● WHAT IS REQUIRED
Give the lines again exactly as they appear below, from the line with "black star: (88, 90) -> (183, 106), moved" to the line with "yellow rectangle: (74, 159)", both included, and only those lines. Leave every picture out.
•••••
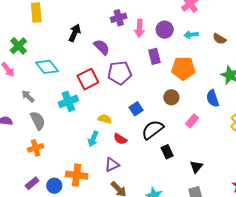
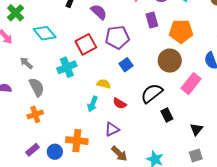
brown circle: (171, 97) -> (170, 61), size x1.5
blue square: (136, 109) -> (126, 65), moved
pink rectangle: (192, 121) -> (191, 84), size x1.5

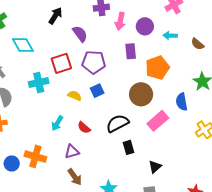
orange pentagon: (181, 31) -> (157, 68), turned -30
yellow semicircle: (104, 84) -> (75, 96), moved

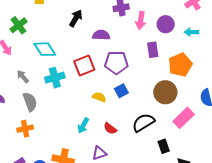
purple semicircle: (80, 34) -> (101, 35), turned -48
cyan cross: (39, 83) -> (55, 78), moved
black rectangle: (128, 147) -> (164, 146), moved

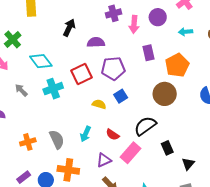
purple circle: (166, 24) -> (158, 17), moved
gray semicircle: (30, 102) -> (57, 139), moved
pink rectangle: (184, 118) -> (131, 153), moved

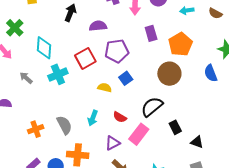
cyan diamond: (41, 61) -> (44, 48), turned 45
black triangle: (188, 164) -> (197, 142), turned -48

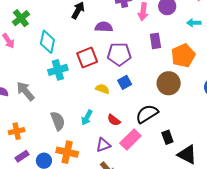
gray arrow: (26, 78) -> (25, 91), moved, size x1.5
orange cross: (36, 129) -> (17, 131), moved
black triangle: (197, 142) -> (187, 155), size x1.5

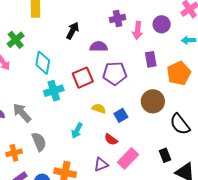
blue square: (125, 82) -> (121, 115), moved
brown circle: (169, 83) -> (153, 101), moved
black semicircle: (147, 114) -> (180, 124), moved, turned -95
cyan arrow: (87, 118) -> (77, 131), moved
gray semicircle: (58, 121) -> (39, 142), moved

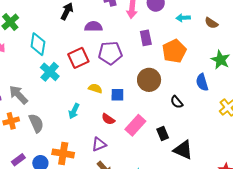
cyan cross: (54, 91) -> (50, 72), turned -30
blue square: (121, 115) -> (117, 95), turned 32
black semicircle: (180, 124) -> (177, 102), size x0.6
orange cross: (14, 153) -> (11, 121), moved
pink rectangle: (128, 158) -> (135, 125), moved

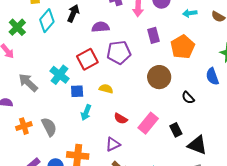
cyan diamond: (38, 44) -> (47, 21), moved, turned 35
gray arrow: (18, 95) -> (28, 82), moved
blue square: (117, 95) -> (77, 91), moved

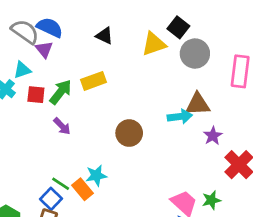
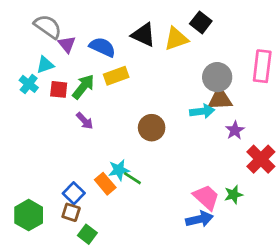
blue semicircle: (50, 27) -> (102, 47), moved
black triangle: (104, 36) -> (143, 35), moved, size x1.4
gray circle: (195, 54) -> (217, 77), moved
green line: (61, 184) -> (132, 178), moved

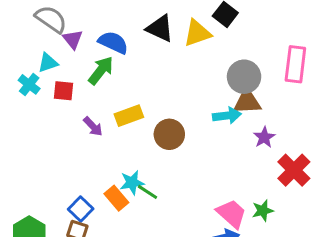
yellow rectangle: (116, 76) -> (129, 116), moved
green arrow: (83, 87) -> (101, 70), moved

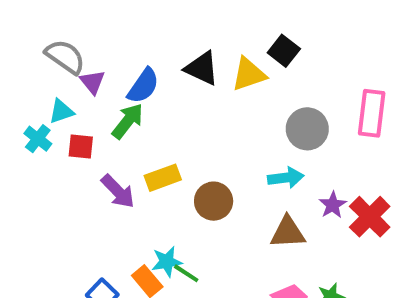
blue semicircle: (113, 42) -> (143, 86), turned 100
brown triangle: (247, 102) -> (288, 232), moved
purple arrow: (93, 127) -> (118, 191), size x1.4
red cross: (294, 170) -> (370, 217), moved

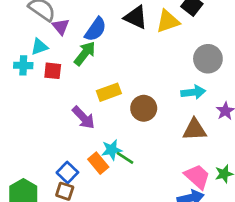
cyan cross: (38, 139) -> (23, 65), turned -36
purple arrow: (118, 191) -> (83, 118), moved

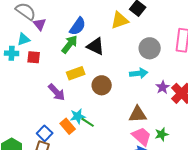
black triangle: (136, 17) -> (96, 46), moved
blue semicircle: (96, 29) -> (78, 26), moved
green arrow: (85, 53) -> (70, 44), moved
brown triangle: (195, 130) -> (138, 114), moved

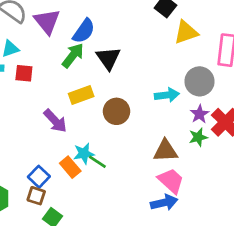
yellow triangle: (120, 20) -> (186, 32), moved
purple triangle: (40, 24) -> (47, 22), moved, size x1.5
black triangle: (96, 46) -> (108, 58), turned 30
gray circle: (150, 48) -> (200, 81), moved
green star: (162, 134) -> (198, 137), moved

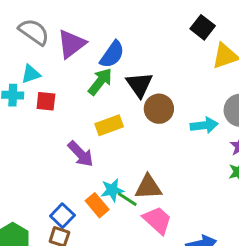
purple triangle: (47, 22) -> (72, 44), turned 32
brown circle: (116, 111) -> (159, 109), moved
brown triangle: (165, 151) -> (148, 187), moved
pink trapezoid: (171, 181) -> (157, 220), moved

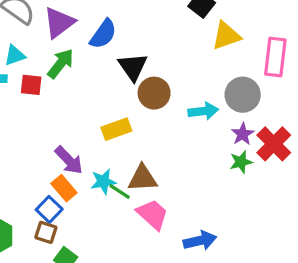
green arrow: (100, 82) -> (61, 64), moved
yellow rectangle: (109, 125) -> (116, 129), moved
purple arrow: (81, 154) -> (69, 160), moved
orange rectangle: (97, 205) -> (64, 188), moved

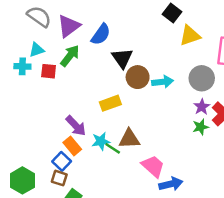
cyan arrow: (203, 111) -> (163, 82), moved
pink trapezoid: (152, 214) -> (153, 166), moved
•••••
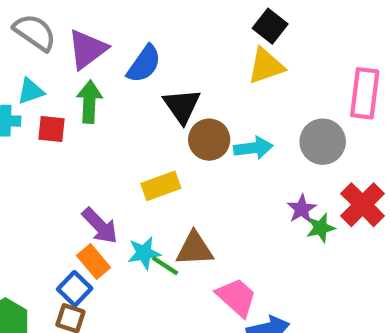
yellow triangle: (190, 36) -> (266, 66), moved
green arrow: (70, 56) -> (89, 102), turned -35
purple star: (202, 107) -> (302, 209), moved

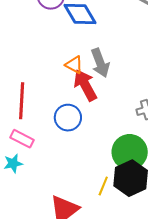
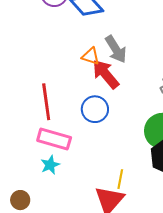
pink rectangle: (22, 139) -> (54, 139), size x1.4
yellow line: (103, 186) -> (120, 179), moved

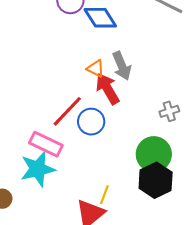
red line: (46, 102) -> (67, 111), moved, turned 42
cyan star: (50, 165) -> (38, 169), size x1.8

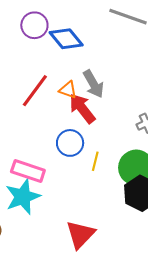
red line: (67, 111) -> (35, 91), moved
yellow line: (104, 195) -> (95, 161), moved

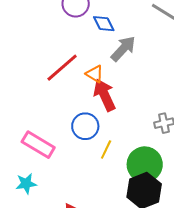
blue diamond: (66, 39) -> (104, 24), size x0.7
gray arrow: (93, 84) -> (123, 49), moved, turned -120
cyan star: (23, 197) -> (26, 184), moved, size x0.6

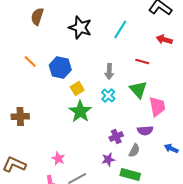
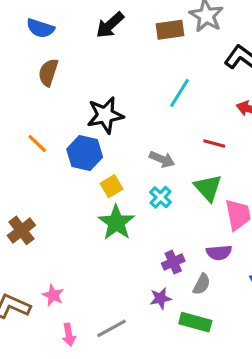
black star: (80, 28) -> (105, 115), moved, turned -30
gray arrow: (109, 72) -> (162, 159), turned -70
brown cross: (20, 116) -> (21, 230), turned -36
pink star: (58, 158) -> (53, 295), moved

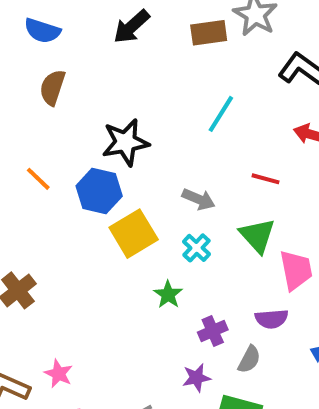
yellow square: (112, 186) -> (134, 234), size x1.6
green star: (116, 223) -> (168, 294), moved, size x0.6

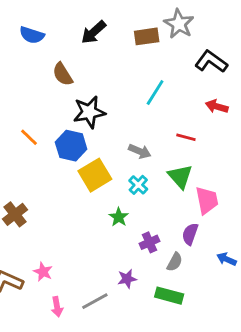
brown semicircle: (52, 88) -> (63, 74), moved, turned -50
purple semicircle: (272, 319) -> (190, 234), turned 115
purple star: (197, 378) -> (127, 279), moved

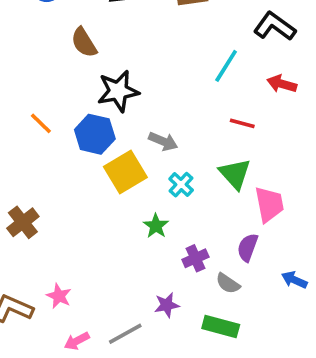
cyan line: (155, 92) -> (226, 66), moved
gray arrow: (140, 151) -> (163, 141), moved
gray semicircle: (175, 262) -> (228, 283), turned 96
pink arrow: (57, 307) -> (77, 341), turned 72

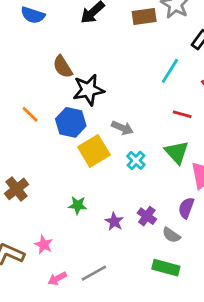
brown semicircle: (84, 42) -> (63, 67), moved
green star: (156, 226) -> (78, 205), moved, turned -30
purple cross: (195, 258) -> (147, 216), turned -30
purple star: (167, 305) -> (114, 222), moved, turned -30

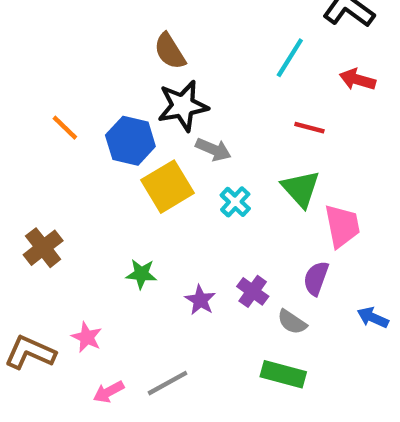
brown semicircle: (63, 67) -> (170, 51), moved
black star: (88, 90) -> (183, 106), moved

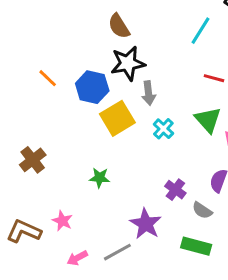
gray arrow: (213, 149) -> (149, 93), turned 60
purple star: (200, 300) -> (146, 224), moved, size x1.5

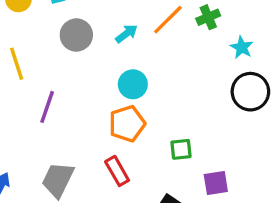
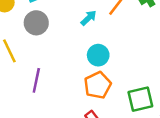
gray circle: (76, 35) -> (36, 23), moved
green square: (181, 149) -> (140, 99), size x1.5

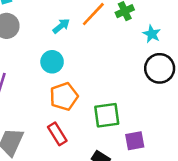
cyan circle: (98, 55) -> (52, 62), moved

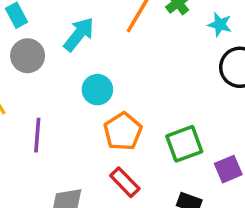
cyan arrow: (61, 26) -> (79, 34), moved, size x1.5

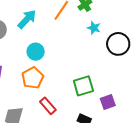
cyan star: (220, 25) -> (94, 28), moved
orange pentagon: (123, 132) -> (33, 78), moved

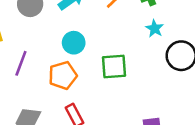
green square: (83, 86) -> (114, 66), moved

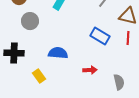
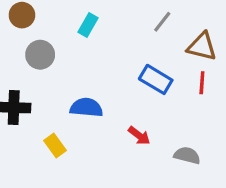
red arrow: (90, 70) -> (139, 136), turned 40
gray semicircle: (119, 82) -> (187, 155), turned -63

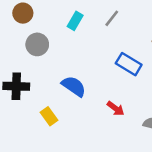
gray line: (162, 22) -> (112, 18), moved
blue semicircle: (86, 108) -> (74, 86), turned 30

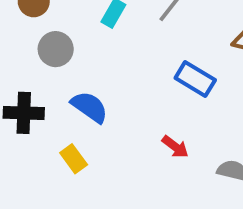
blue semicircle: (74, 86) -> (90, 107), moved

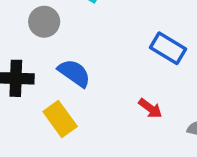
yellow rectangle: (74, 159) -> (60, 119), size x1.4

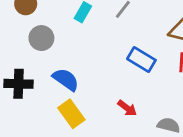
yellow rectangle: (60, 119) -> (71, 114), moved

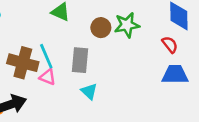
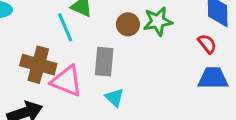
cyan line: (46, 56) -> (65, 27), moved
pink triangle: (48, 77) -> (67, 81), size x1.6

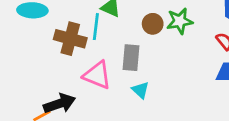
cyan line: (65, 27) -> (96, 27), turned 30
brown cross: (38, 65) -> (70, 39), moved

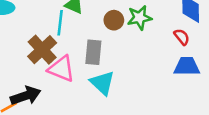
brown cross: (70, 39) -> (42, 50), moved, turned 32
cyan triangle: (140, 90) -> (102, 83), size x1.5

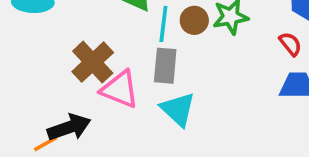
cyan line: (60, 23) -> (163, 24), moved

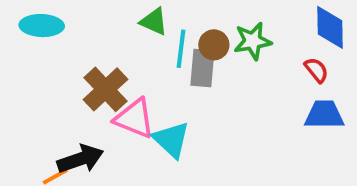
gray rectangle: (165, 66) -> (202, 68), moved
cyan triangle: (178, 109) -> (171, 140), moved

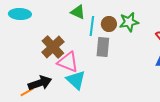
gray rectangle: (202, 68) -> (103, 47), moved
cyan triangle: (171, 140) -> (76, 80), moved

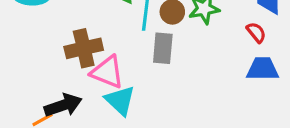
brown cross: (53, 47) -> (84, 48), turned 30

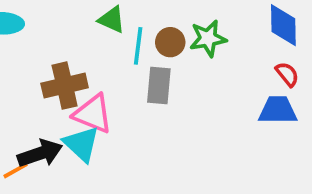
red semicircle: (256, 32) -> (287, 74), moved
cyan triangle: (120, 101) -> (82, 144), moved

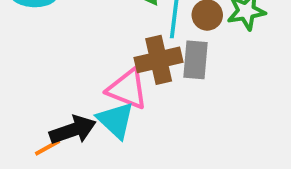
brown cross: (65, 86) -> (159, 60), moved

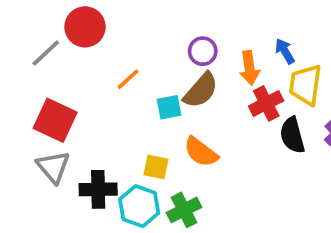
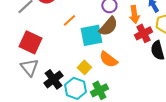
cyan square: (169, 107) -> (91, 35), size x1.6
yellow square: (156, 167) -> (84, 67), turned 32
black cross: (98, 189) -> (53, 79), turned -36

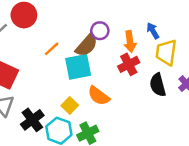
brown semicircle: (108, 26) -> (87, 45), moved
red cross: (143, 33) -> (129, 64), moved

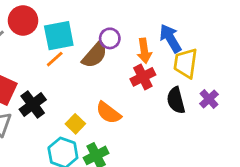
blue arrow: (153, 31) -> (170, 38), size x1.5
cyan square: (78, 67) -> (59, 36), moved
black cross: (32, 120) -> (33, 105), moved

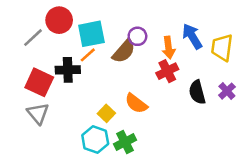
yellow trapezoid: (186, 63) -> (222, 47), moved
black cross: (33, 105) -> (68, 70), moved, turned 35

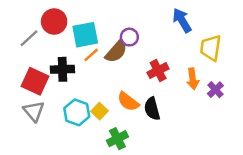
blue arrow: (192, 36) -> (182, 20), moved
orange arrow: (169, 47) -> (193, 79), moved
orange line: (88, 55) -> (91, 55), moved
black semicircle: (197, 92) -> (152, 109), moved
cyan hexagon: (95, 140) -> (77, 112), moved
•••••
● EXPECTED ANSWER
black star: (88, 90) -> (183, 106), moved

gray arrow: (213, 149) -> (149, 93), turned 60
purple star: (200, 300) -> (146, 224), moved, size x1.5

gray circle: (76, 35) -> (36, 23), moved
green square: (181, 149) -> (140, 99), size x1.5

cyan circle: (98, 55) -> (52, 62), moved

cyan arrow: (61, 26) -> (79, 34), moved, size x1.5

cyan star: (220, 25) -> (94, 28), moved
orange pentagon: (123, 132) -> (33, 78), moved

green square: (83, 86) -> (114, 66), moved

red arrow: (90, 70) -> (139, 136), turned 40
gray semicircle: (119, 82) -> (187, 155), turned -63

gray line: (162, 22) -> (112, 18), moved
blue semicircle: (86, 108) -> (74, 86), turned 30

blue semicircle: (74, 86) -> (90, 107), moved

yellow rectangle: (74, 159) -> (60, 119), size x1.4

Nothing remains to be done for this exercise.